* Problem details
Write out word for word the lines from the one holding "lime brick K13:L15" through the end of the data, and only those lines. Pictures stay out.

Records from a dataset
Segment Open

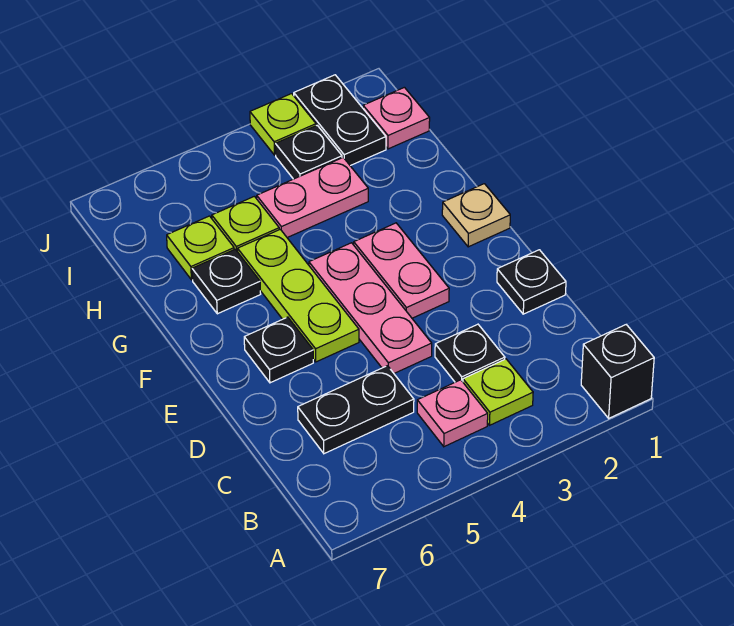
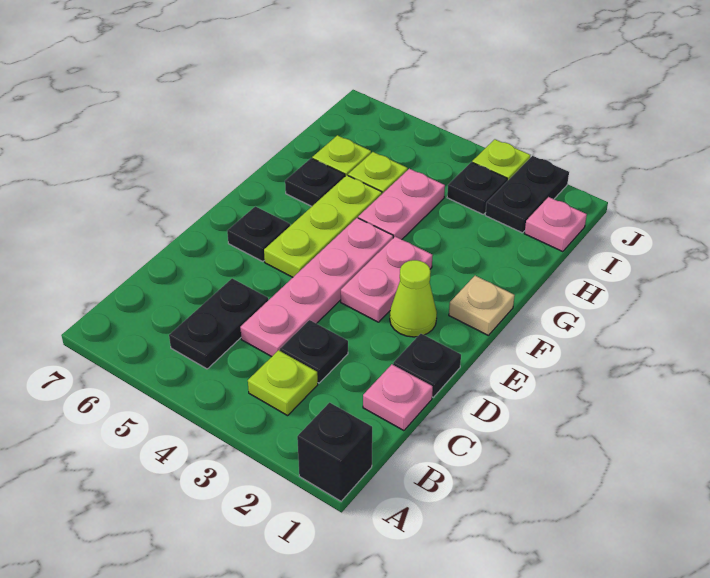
pink plate B4 level 1 -> pink plate C1 level 1
black plate C5:C6 level 1 -> black plate B5:C5 level 1
pink plate D4:F4 level 1 -> pink plate C4:F4 level 1
none -> lime cone E2 level 1
pink plate H3:H4 level 1 -> pink plate G4:H4 level 1

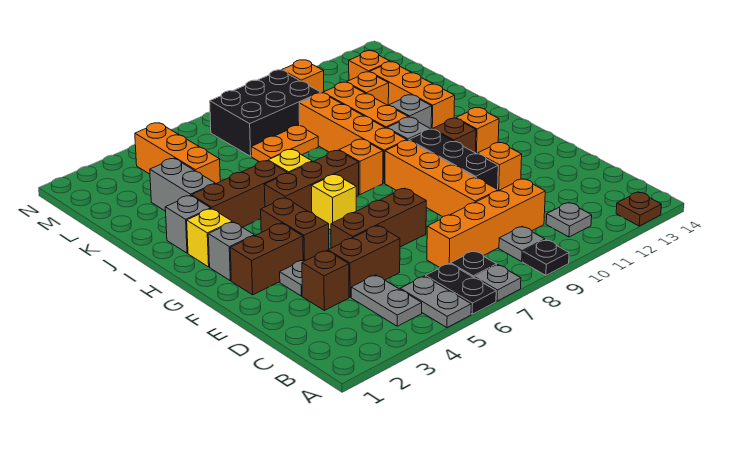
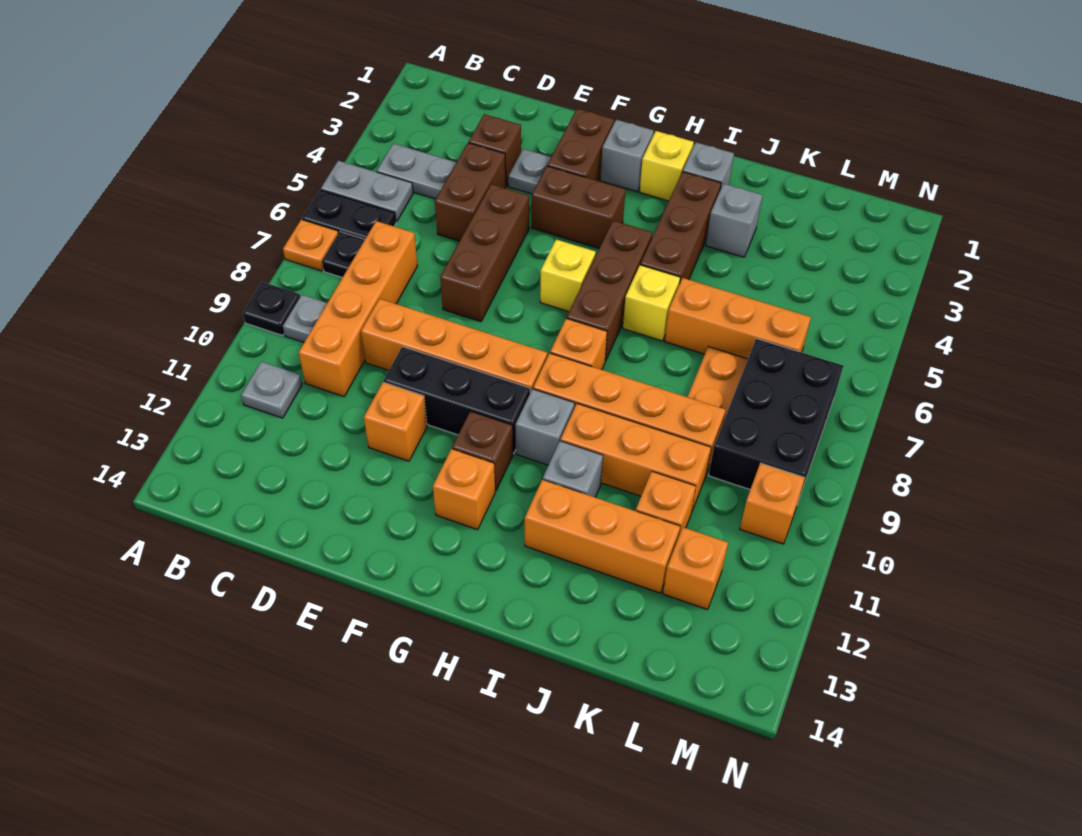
grey plate A7 level 1 -> orange plate A7 level 1
brown plate A13 level 1 -> none
grey brick J3:K3 level 1 -> grey brick J3 level 1
orange brick K4:M4 level 1 -> orange brick J6:L6 level 1

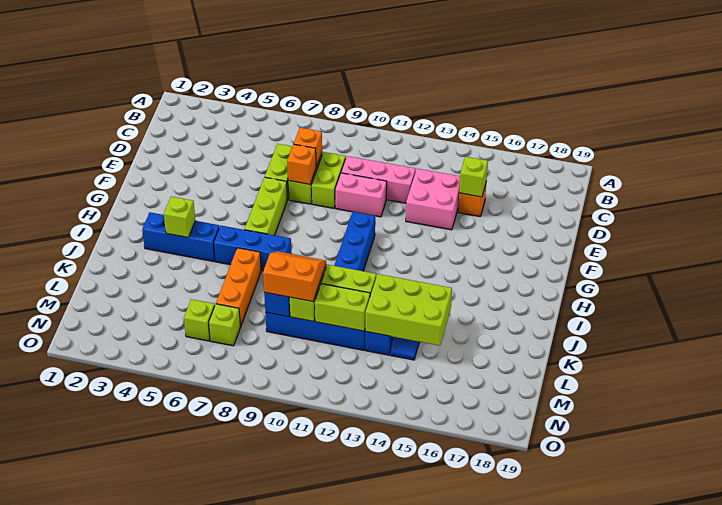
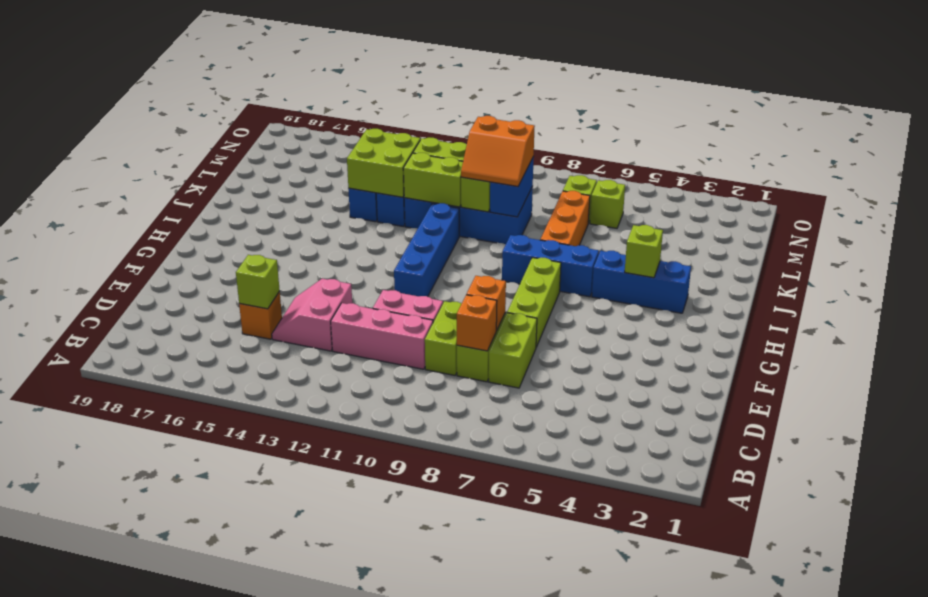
pink brick D13:E14 level 1 -> pink slope D13:E14 level 1 top 13
lime brick K13:L15 level 2 -> lime brick K13:L14 level 2

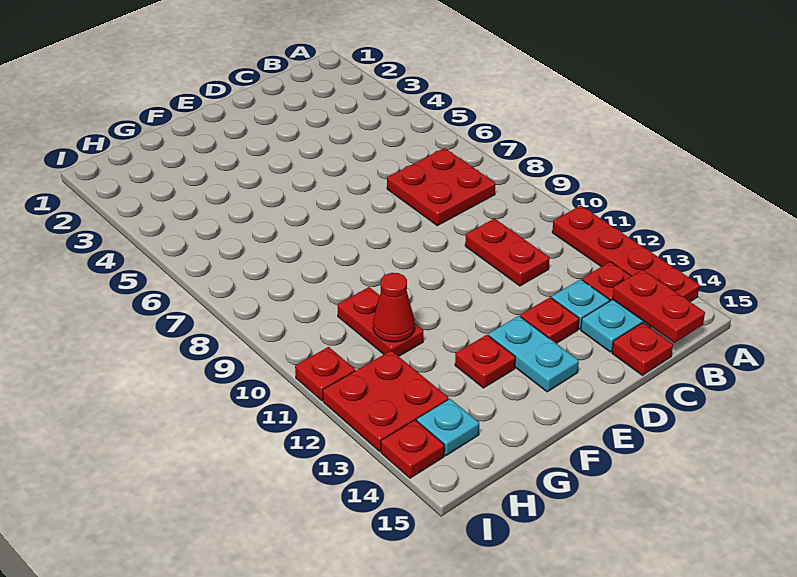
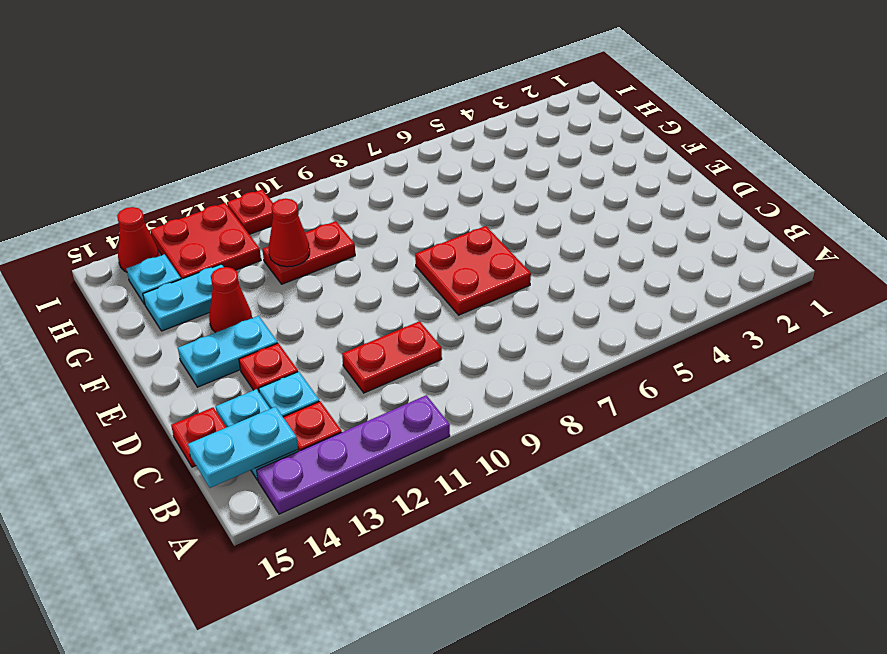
red plate A11:A14 level 1 -> purple plate A11:A14 level 1
red plate B7:C8 level 1 -> red plate D7:E8 level 1
red plate B14:B15 level 2 -> cyan plate B14:B15 level 2
red plate F13 level 1 -> red cone F13 level 1
none -> cyan plate G13:G14 level 1
red plate I14 level 1 -> red cone I14 level 1

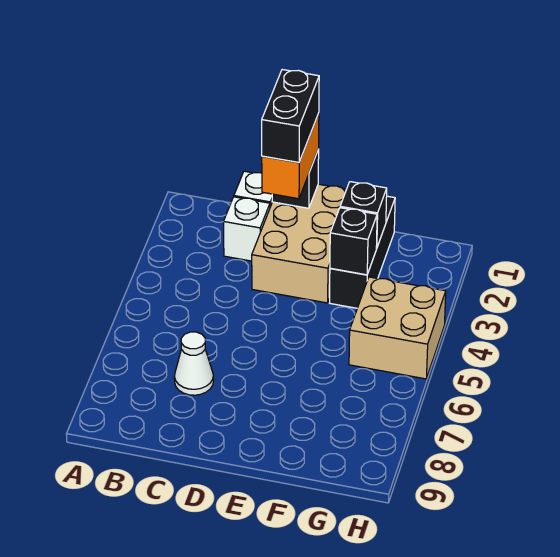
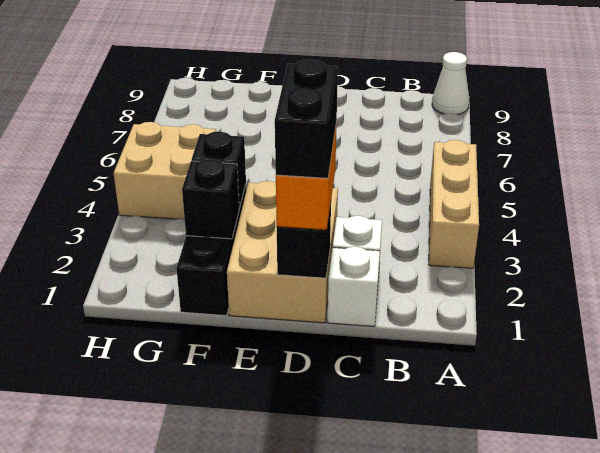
none -> tan brick A3:A5 level 1
white cone C7 level 1 -> white cone A9 level 1

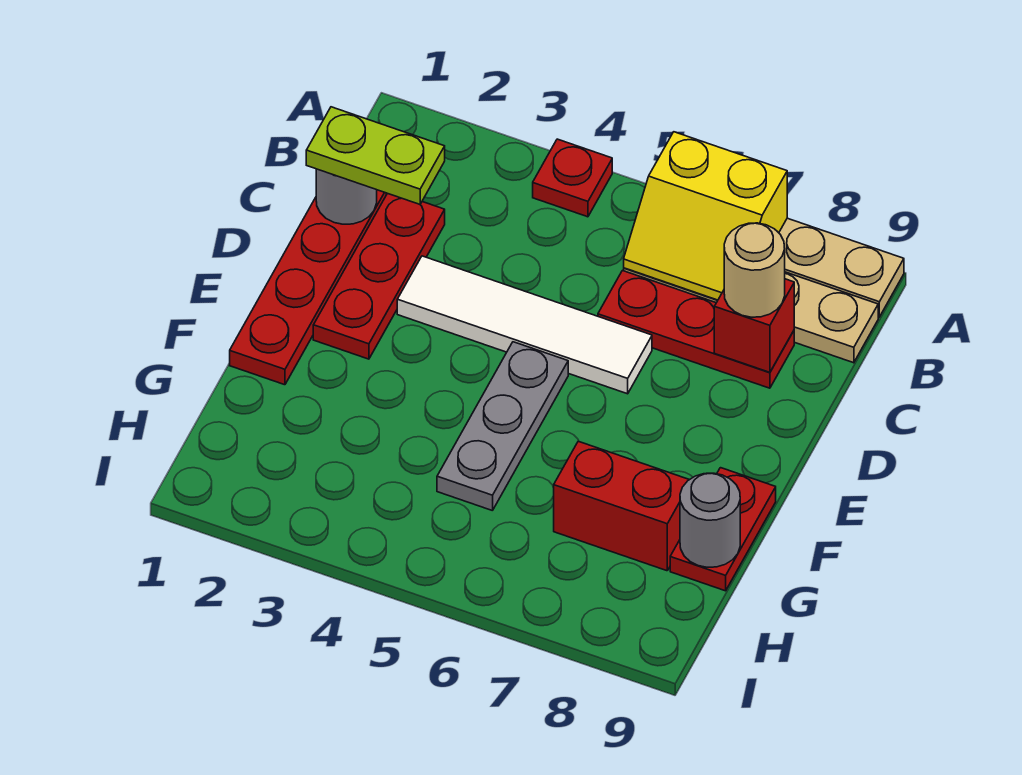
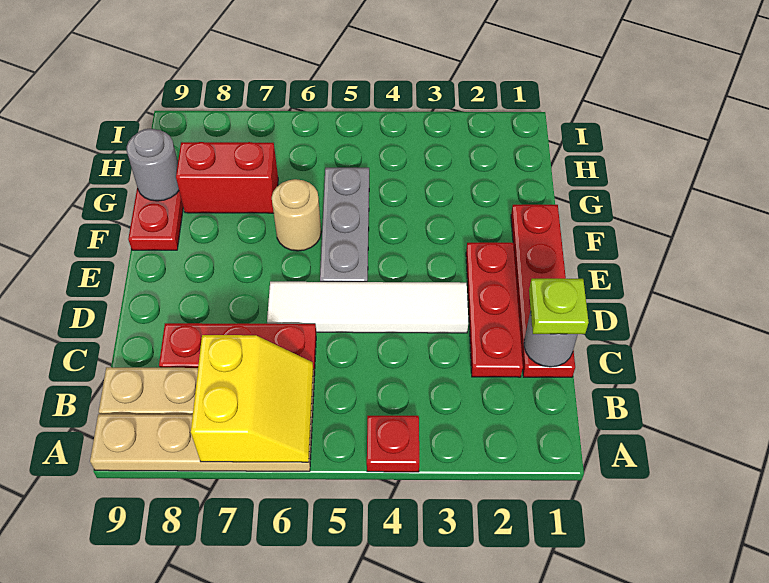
yellow slope A6:B7 level 2 top A -> yellow slope A6:B7 level 2 top 7
lime plate C1:C2 level 3 -> lime plate C1 level 3
red brick C8 level 2 -> none
tan round brick C8 level 3 -> tan round brick F6 level 1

Segment Closed

* Completed exercise
lime brick K13:L15 level 2 -> lime brick K13:L14 level 2

red plate A11:A14 level 1 -> purple plate A11:A14 level 1
red plate B7:C8 level 1 -> red plate D7:E8 level 1
red plate B14:B15 level 2 -> cyan plate B14:B15 level 2
red plate F13 level 1 -> red cone F13 level 1
none -> cyan plate G13:G14 level 1
red plate I14 level 1 -> red cone I14 level 1

none -> tan brick A3:A5 level 1
white cone C7 level 1 -> white cone A9 level 1

yellow slope A6:B7 level 2 top A -> yellow slope A6:B7 level 2 top 7
lime plate C1:C2 level 3 -> lime plate C1 level 3
red brick C8 level 2 -> none
tan round brick C8 level 3 -> tan round brick F6 level 1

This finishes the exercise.